■ Description of the task
Word for word, print each record, dropping any image it holds.

Recorded data
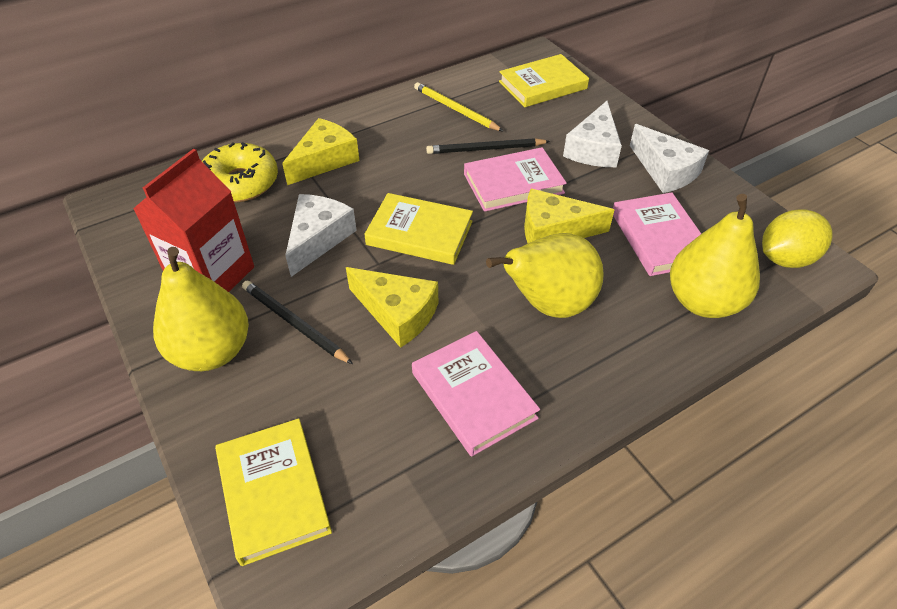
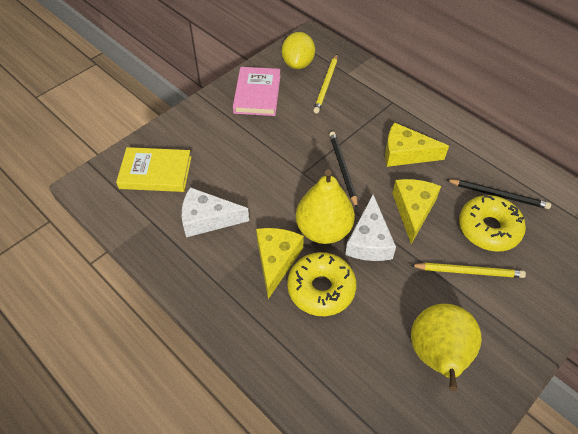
pink book: 3 -> 1
red carton: 1 -> 0
white cheese: 3 -> 2
yellow book: 3 -> 1
yellow donut: 1 -> 2
yellow pear: 3 -> 2
yellow pencil: 1 -> 2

■ Task result
pink book: 3 -> 1
red carton: 1 -> 0
white cheese: 3 -> 2
yellow book: 3 -> 1
yellow donut: 1 -> 2
yellow pear: 3 -> 2
yellow pencil: 1 -> 2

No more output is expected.